──────── Materials provided

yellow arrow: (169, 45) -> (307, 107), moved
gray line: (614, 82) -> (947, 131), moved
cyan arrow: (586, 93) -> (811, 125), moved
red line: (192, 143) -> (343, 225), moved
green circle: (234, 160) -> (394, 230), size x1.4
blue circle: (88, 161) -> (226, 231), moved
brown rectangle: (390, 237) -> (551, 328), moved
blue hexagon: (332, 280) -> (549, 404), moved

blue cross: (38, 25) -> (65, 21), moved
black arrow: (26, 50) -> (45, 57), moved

────────────────
──────── Materials provided

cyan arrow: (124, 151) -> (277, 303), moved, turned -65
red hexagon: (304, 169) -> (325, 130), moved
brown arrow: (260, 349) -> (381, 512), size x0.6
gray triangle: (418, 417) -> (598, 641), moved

────────────────
──────── Materials provided

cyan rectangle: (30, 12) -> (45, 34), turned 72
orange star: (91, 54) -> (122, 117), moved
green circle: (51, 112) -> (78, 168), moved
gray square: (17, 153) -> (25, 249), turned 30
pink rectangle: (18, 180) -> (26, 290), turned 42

────────────────

● **Work request**:
Above are the records; print exactly the lines from the line with "gray square: (17, 153)" to the line with "pink rectangle: (18, 180)", including both, and nothing else.

● **Solution below**:
gray square: (17, 153) -> (25, 249), turned 30
pink rectangle: (18, 180) -> (26, 290), turned 42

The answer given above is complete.